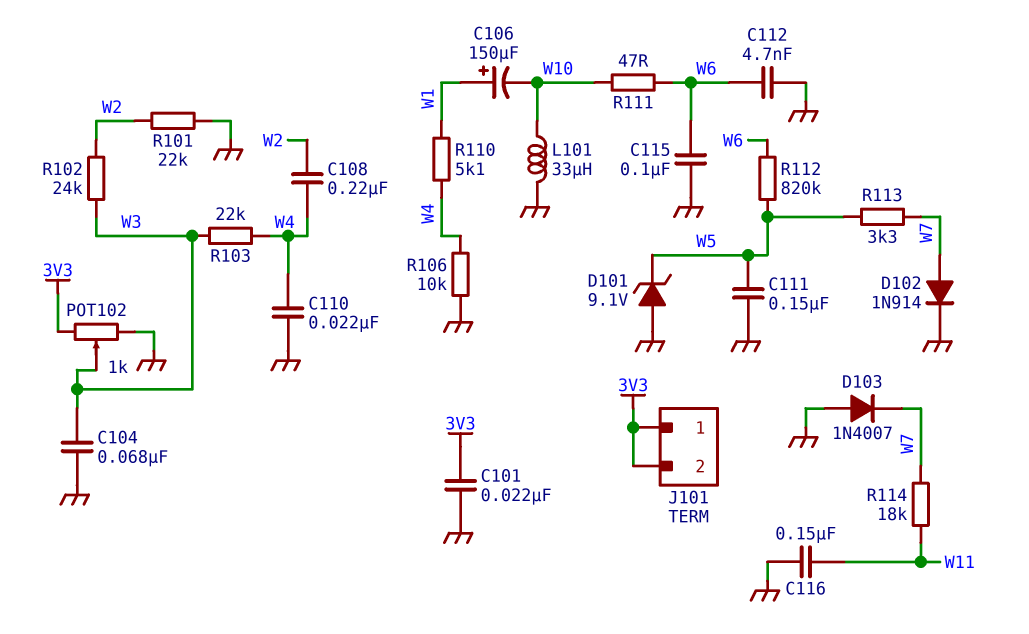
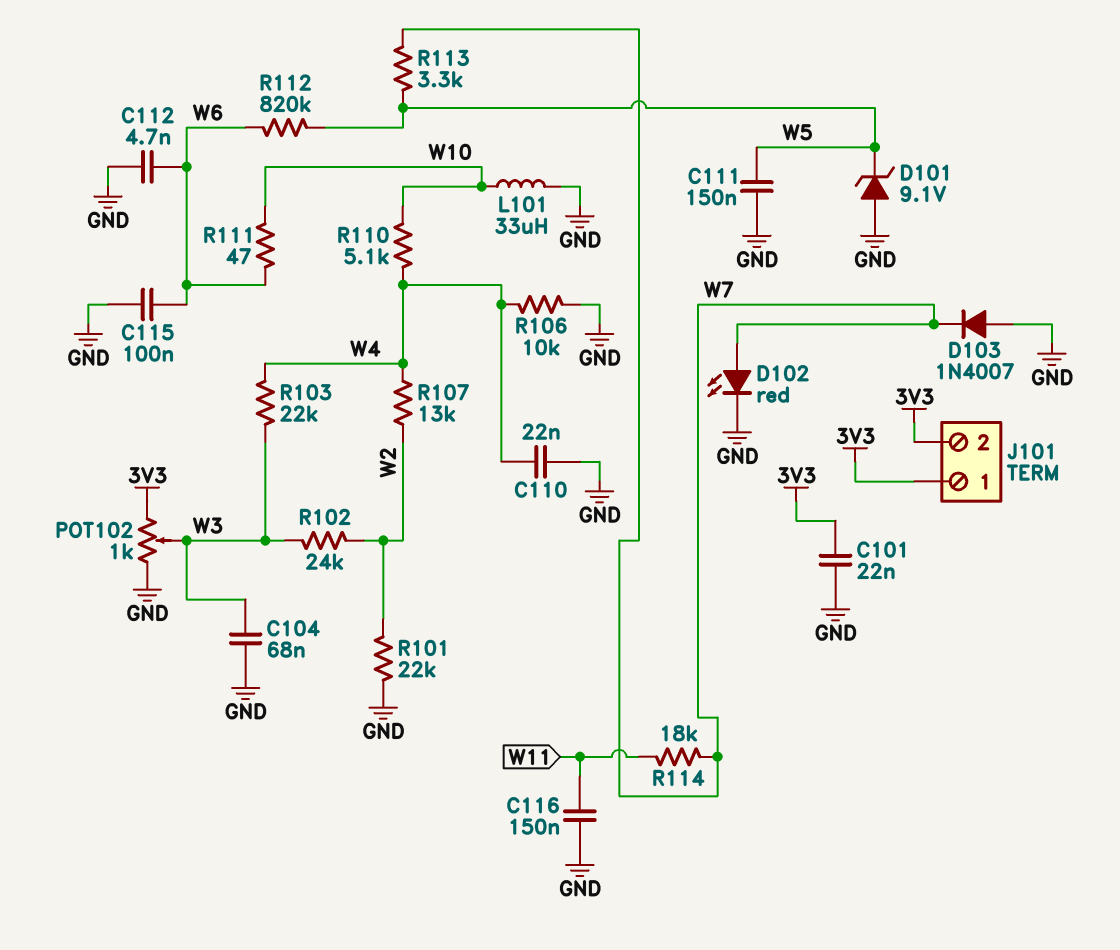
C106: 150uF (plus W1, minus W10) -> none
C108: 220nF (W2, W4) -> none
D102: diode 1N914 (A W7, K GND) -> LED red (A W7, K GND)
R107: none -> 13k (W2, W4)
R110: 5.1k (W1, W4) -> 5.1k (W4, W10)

########

* [Problem to solve] Scan the material above for the string "none" and return the lines that hold it.

* [Exercise result]
C106: 150uF (plus W1, minus W10) -> none
C108: 220nF (W2, W4) -> none
R107: none -> 13k (W2, W4)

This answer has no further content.